Several records:
################

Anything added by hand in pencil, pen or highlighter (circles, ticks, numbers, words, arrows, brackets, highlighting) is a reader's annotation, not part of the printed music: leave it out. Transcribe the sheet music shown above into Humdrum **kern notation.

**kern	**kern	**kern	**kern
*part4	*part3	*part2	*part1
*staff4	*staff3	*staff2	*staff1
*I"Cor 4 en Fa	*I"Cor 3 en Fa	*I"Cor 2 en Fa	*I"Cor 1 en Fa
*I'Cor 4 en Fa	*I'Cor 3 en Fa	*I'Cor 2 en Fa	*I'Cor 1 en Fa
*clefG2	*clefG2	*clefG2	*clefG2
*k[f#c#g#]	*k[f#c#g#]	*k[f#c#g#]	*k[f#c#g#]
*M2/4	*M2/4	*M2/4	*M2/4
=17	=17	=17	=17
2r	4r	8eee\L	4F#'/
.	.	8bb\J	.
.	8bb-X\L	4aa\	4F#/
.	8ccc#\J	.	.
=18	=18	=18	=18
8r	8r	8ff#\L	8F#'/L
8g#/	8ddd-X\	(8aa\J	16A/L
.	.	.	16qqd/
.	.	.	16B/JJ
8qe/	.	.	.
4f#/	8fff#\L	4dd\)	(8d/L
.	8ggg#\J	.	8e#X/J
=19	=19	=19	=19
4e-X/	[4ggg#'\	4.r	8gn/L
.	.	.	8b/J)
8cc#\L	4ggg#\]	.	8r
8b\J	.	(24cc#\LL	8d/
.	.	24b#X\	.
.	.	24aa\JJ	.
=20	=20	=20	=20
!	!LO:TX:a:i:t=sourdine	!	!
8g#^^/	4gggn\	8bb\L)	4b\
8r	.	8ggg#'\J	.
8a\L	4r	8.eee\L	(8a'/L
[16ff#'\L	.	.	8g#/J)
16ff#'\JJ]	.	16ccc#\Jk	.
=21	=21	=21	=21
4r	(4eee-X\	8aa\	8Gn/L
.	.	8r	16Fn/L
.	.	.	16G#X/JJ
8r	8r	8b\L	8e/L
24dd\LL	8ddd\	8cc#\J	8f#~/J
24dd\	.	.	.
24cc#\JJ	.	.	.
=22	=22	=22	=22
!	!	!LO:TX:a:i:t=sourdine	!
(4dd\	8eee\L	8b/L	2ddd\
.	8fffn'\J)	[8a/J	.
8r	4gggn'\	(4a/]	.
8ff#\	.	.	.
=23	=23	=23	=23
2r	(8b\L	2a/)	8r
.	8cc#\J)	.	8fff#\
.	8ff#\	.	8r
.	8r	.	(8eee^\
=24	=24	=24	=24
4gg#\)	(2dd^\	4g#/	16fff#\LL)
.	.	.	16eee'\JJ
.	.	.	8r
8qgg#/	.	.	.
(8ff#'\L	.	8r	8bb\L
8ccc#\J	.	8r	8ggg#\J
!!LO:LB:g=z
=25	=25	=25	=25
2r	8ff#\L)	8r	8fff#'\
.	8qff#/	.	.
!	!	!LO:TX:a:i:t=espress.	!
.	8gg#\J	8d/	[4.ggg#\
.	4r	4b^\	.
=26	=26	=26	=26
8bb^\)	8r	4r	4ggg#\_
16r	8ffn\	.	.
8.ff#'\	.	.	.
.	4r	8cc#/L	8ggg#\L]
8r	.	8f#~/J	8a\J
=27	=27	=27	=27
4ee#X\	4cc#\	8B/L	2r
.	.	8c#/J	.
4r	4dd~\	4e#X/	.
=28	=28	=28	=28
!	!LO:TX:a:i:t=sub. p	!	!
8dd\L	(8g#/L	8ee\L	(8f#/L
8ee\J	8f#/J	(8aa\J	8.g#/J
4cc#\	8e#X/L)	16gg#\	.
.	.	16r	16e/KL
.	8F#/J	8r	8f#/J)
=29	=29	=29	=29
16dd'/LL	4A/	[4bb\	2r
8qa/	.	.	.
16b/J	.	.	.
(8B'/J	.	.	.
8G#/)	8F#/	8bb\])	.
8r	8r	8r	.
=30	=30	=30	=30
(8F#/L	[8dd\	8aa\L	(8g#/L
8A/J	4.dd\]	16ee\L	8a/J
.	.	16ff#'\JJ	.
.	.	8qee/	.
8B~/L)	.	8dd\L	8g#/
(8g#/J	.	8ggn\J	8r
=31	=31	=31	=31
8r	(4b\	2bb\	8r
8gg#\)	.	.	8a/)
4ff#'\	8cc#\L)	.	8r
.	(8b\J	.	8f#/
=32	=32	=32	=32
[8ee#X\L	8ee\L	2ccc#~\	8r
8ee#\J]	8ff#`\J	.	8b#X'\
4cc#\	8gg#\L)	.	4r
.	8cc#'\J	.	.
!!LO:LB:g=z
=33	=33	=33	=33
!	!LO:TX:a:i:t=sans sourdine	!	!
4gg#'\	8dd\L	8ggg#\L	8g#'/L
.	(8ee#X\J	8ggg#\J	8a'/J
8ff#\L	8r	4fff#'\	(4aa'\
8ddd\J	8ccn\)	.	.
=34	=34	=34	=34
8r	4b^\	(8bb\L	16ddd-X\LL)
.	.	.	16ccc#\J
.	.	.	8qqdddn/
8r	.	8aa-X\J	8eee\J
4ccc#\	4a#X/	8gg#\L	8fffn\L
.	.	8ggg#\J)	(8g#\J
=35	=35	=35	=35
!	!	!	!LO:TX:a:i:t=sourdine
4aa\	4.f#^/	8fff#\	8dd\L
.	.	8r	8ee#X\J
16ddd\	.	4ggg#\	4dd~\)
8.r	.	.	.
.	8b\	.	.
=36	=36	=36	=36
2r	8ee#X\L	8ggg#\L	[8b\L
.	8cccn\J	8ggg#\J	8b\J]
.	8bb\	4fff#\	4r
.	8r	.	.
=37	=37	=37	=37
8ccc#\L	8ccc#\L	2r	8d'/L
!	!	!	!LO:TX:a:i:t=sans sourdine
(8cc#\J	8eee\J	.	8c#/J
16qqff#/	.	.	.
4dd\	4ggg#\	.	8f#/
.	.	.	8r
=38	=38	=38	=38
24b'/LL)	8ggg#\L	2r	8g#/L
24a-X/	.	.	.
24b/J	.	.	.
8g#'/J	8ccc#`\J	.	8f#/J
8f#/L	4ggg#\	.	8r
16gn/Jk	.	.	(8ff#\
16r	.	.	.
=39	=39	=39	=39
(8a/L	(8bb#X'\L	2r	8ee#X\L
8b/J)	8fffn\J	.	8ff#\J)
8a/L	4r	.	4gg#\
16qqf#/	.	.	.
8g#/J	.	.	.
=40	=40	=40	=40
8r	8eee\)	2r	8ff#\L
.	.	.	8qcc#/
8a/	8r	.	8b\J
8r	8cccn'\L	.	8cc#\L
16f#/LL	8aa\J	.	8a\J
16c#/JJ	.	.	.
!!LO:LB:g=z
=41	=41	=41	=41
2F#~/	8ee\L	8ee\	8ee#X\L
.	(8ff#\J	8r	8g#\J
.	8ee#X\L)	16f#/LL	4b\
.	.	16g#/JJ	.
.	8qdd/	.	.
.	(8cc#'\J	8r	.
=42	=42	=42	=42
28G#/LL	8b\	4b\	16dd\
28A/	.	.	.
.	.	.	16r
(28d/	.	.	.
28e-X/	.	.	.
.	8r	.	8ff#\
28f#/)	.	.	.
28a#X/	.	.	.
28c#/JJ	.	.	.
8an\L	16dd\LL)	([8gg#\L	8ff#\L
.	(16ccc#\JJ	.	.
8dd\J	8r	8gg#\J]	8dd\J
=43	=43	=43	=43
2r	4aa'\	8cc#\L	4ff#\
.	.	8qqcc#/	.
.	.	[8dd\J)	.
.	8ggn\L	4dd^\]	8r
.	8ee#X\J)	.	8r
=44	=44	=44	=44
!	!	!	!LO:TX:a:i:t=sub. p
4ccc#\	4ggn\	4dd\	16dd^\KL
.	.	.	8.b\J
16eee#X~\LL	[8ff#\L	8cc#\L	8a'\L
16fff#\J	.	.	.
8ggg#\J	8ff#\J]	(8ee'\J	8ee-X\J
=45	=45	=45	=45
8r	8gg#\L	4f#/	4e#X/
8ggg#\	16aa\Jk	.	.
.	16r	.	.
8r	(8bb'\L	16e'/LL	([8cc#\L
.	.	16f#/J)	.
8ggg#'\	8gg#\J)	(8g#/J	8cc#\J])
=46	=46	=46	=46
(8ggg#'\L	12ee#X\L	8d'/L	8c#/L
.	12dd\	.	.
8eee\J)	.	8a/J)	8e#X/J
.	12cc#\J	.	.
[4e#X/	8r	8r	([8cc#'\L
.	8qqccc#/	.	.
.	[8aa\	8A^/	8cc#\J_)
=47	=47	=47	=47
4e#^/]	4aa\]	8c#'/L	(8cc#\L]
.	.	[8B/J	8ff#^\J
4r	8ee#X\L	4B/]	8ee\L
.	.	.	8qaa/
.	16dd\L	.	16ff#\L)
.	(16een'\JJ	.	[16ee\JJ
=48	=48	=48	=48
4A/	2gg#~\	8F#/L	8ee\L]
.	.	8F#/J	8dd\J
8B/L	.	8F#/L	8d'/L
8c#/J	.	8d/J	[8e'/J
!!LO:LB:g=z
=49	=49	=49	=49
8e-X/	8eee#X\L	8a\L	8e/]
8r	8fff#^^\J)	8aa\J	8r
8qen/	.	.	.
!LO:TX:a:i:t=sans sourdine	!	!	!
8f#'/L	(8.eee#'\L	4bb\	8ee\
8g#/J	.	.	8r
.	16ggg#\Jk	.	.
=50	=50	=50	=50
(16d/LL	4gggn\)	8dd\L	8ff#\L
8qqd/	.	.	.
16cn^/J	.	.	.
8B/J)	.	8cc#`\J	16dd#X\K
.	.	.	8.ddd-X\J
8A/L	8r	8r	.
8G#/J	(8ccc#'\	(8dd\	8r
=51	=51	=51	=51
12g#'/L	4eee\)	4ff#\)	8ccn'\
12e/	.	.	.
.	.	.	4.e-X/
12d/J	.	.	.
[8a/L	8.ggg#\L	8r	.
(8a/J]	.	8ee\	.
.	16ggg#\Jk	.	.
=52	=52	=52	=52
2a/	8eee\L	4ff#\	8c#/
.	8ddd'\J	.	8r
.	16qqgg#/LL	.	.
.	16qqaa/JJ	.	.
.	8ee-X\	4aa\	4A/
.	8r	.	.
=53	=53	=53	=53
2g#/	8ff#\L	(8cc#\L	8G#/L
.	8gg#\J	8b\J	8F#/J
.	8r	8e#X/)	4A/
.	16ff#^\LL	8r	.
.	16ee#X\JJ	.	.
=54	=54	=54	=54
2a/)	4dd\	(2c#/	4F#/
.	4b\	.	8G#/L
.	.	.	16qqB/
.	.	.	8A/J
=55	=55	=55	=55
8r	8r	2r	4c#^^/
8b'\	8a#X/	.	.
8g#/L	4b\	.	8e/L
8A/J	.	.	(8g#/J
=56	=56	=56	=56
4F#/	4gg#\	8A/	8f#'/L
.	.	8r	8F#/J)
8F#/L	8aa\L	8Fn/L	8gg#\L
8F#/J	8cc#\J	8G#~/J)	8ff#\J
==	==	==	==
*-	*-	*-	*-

################

Direction:
Pick out every line of the items above that contains the string "kern", and reproduce each such line in full.

Correct response:
Anything added by hand in pencil, pen or highlighter (circles, ticks, numbers, words, arrows, brackets, highlighting) is a reader's annotation, not part of the printed music: leave it out. Transcribe the sheet music shown above into Humdrum **kern notation.
**kern	**kern	**kern	**kern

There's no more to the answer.